PROBLEM TO SOLVE ▸
Taking the listing below, restate word for word each line from the line with "purple brush: 1 -> 2" to the line with "turquoise pyramid: 0 -> 4", ends included, and stop there.

LISTED ENTRIES ▸
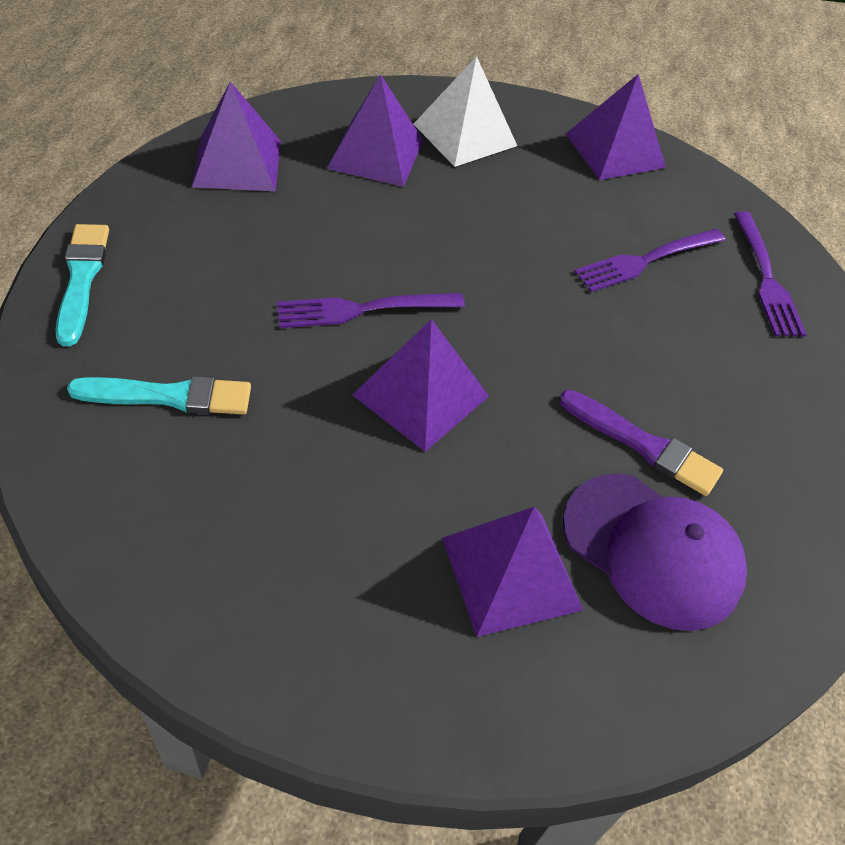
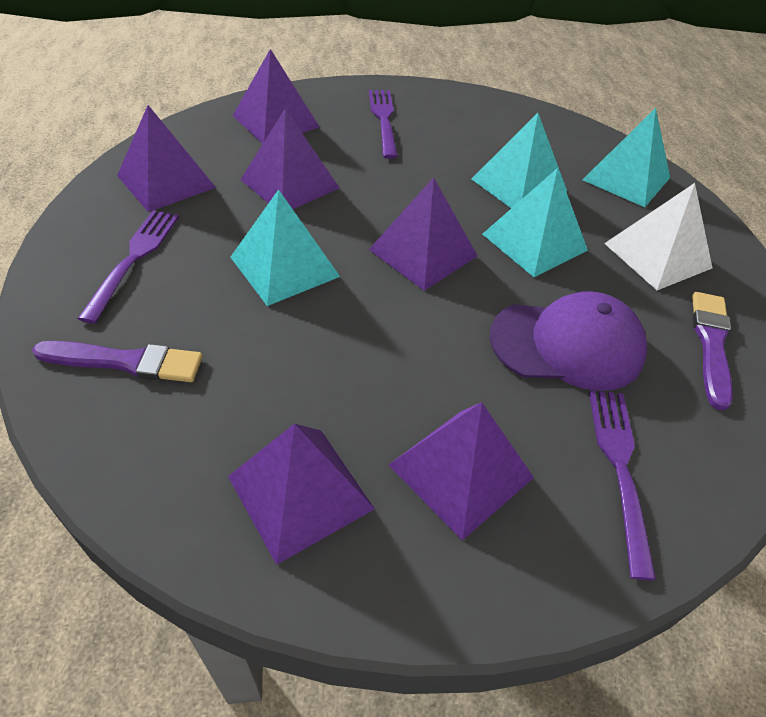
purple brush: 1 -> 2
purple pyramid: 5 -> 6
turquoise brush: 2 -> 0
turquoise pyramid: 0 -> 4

...

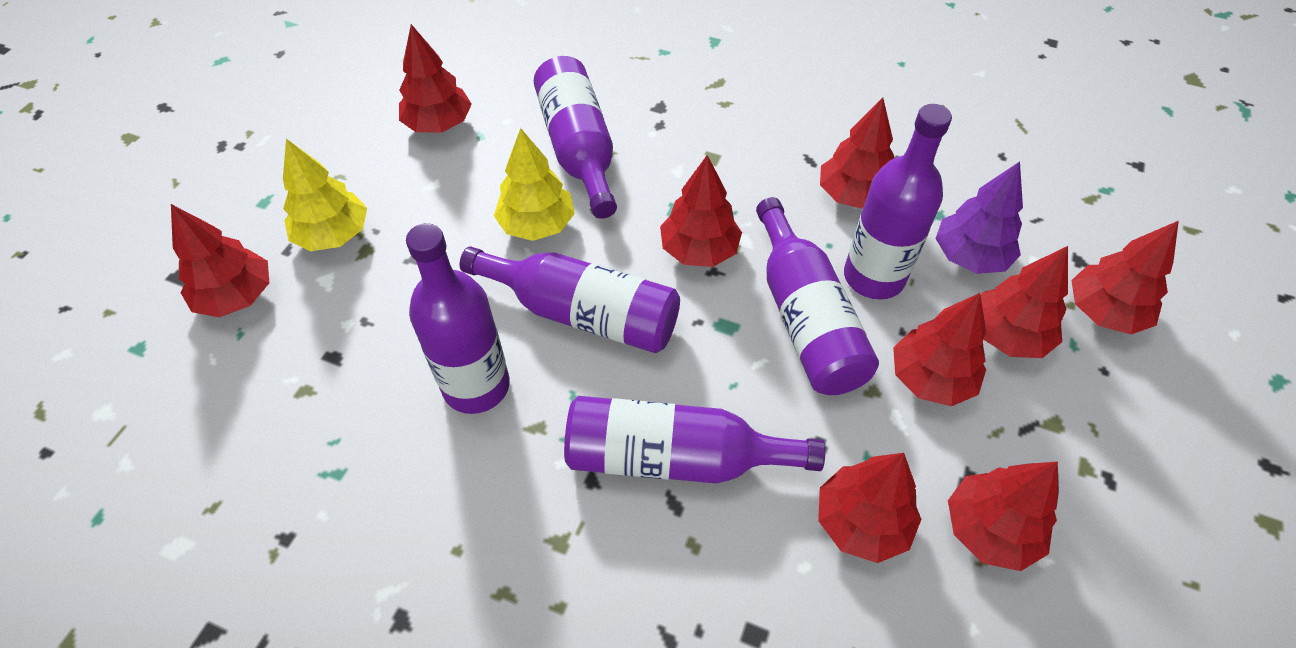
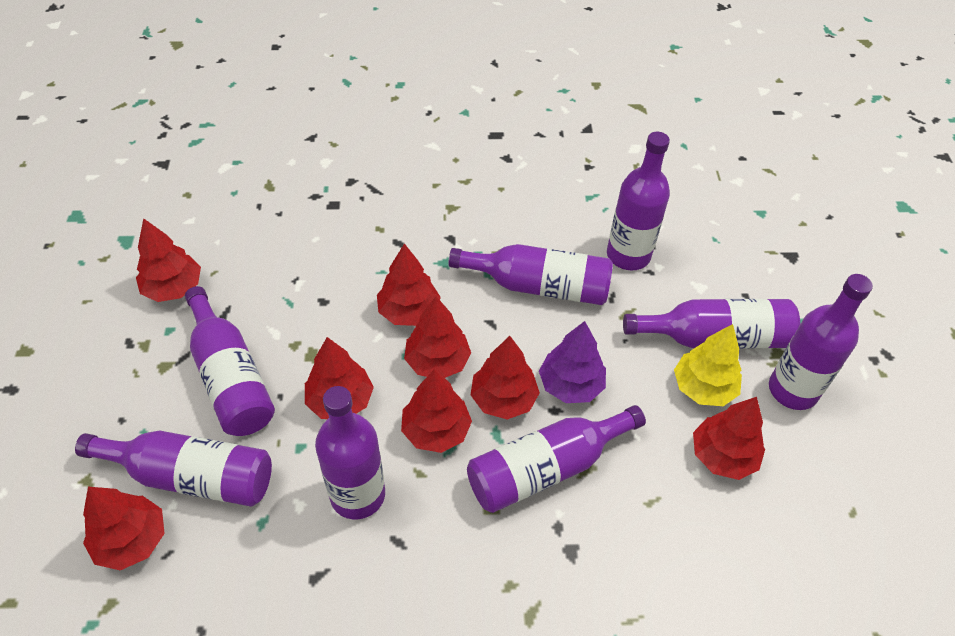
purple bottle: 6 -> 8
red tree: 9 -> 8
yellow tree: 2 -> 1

REPLY ▸
purple brush: 1 -> 2
purple pyramid: 5 -> 6
turquoise brush: 2 -> 0
turquoise pyramid: 0 -> 4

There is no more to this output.